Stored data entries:
※

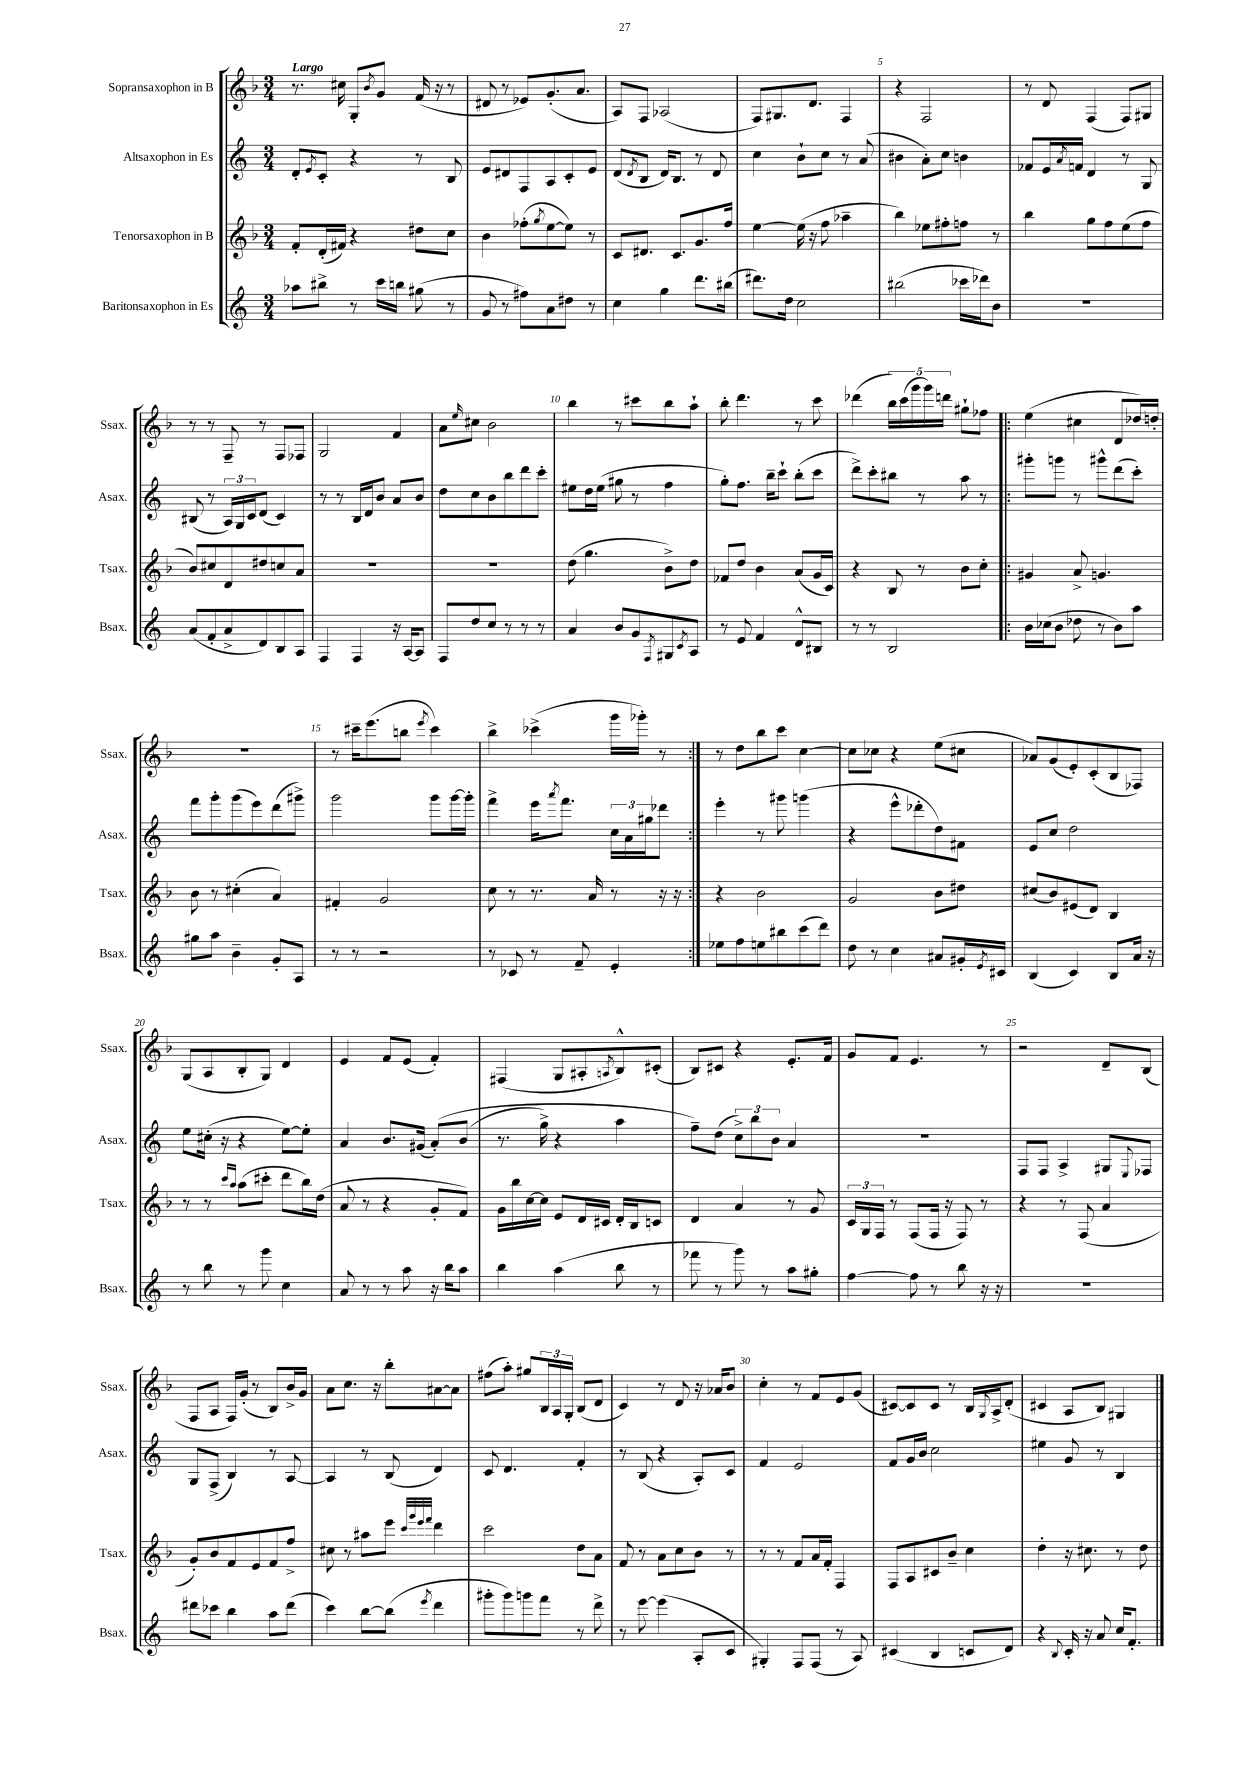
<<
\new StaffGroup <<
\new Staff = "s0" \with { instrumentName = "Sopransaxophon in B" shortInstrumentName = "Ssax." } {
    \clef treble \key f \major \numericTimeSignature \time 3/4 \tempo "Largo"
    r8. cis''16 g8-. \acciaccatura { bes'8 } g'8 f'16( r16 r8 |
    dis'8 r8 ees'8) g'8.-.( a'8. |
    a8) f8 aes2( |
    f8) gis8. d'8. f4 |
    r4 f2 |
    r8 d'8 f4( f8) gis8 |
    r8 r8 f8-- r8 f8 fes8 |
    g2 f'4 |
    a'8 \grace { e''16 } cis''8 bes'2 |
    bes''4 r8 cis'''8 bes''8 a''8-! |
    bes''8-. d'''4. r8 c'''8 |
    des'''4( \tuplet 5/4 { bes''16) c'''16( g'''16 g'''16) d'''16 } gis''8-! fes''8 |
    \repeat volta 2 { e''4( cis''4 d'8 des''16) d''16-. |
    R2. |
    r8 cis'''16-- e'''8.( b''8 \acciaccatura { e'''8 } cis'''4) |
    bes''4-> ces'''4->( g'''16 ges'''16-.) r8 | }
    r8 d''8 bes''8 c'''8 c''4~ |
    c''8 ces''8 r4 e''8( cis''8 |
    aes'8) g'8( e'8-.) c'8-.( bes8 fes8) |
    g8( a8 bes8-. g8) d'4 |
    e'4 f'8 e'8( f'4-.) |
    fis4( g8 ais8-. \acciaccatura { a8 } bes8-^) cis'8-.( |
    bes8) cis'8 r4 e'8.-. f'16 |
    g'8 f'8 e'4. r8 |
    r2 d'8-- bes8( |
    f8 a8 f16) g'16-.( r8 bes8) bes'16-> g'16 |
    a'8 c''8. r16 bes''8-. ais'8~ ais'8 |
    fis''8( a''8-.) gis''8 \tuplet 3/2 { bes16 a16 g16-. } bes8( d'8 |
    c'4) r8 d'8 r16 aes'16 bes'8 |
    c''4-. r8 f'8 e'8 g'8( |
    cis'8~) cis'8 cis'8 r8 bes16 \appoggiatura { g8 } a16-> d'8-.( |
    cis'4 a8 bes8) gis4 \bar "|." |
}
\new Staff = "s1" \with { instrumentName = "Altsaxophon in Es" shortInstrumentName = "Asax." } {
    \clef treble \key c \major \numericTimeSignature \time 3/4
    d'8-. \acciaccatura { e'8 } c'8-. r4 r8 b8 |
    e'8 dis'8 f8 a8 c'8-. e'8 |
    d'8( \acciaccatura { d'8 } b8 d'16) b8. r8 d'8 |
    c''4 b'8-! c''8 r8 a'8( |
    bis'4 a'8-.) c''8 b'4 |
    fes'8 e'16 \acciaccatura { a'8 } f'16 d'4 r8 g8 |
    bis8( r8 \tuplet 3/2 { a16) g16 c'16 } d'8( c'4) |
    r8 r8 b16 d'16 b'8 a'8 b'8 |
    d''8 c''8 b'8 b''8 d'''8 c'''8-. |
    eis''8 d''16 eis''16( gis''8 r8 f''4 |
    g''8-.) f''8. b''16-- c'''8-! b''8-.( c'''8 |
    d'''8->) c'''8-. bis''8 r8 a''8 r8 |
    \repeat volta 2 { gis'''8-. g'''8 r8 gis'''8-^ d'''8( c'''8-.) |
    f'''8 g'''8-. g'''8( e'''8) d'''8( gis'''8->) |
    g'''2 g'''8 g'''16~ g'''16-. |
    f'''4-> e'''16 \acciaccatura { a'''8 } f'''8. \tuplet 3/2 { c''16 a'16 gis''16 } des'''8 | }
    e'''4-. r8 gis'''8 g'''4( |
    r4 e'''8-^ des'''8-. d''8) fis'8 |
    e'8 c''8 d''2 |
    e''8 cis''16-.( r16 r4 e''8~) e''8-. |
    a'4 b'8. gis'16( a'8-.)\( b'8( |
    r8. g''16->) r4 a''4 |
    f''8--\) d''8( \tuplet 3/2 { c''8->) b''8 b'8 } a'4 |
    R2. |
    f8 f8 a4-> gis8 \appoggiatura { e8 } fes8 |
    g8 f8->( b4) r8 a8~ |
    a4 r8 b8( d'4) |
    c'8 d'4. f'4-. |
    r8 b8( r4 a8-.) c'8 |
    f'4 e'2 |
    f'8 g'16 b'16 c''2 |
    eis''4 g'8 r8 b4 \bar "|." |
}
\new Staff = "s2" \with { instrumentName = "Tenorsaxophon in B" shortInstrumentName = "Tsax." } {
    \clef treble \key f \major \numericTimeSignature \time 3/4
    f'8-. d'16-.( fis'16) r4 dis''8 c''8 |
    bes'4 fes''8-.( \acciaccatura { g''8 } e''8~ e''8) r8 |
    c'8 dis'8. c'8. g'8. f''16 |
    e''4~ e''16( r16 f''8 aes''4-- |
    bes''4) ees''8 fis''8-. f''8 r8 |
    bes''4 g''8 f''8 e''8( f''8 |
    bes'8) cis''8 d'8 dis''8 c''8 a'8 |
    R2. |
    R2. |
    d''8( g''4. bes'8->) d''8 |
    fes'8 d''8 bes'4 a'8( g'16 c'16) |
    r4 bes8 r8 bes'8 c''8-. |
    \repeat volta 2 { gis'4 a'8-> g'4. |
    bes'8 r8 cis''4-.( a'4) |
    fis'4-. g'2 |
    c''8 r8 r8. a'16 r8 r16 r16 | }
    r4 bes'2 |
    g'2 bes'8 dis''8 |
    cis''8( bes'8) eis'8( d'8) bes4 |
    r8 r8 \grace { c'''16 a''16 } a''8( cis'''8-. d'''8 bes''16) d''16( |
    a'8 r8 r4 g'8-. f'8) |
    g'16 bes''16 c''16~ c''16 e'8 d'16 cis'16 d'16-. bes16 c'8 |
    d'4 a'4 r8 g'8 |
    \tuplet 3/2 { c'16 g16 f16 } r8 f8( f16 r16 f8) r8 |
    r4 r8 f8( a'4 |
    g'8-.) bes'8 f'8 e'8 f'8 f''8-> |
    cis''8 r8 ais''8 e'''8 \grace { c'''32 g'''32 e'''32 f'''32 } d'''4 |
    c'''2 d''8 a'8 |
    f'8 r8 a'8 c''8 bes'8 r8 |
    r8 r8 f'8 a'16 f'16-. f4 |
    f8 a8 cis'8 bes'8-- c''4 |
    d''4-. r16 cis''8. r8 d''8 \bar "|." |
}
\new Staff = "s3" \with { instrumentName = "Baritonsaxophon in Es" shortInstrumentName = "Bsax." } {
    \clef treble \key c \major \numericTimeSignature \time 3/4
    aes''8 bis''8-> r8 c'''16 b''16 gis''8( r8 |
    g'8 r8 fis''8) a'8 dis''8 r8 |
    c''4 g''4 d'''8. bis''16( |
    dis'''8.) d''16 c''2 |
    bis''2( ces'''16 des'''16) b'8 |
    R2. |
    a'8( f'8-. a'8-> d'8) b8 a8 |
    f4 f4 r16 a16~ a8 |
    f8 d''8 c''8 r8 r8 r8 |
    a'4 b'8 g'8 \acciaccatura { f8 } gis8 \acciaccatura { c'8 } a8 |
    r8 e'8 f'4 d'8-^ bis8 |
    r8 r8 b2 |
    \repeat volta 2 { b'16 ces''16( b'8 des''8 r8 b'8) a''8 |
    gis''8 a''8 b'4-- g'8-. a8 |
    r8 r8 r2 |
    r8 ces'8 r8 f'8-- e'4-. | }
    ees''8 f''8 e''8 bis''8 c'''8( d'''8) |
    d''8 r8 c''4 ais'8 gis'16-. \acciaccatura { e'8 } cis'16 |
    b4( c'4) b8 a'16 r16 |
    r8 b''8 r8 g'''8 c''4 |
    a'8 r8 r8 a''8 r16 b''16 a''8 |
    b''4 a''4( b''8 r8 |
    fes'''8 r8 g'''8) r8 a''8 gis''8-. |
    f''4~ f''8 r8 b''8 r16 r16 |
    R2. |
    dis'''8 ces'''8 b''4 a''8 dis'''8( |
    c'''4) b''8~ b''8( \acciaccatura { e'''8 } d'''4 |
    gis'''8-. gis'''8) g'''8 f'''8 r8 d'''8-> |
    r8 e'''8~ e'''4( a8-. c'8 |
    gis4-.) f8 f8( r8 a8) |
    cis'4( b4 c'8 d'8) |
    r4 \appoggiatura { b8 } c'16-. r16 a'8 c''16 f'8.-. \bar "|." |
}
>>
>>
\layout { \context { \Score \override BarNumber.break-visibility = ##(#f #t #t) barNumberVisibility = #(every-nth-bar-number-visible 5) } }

※

[WHAT IS REQUIRED] Output the lines from the beginning of the stored data entries through the line containing "cis''8 bes'2 |", with both ends included. Leave the pictures out of your answer.

[TASK SOLUTION]
<<
\new StaffGroup <<
\new Staff = "s0" \with { instrumentName = "Sopransaxophon in B" shortInstrumentName = "Ssax." } {
    \clef treble \key f \major \numericTimeSignature \time 3/4 \tempo "Largo"
    r8. cis''16 g8-. \acciaccatura { bes'8 } g'8 f'16( r16 r8 |
    dis'8 r8 ees'8) g'8.-.( a'8. |
    a8) f8 aes2( |
    f8) gis8. d'8. f4 |
    r4 f2 |
    r8 d'8 f4( f8) gis8 |
    r8 r8 f8-- r8 f8 fes8 |
    g2 f'4 |
    a'8 \grace { e''16 } cis''8 bes'2 |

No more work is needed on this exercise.